What to do =
Lines holding the word "grey" are the ones to copy from the data below.

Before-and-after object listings
╭──

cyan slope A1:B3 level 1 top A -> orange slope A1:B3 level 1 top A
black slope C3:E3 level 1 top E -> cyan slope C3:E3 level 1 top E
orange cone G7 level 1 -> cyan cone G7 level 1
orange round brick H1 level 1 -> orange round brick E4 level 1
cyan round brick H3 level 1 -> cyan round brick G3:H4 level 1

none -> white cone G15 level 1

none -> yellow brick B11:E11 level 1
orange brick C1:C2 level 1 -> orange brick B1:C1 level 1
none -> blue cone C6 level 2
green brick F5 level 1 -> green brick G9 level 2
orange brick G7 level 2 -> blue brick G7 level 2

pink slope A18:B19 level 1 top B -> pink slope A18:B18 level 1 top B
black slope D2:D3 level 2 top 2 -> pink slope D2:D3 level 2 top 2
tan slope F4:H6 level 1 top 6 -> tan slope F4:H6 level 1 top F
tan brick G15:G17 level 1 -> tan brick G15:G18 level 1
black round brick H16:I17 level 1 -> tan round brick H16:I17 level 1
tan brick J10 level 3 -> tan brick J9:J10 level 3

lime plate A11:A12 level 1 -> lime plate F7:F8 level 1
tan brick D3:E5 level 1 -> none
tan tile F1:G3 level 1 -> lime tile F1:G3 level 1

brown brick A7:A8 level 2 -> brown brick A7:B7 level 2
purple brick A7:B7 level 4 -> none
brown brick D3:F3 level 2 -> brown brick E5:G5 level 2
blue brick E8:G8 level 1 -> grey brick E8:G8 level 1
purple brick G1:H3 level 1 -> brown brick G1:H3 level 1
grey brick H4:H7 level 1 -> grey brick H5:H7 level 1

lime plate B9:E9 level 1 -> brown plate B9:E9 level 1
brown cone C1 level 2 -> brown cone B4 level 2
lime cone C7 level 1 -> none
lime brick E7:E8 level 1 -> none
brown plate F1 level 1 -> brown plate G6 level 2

╰──

Written answer =
blue brick E8:G8 level 1 -> grey brick E8:G8 level 1
grey brick H4:H7 level 1 -> grey brick H5:H7 level 1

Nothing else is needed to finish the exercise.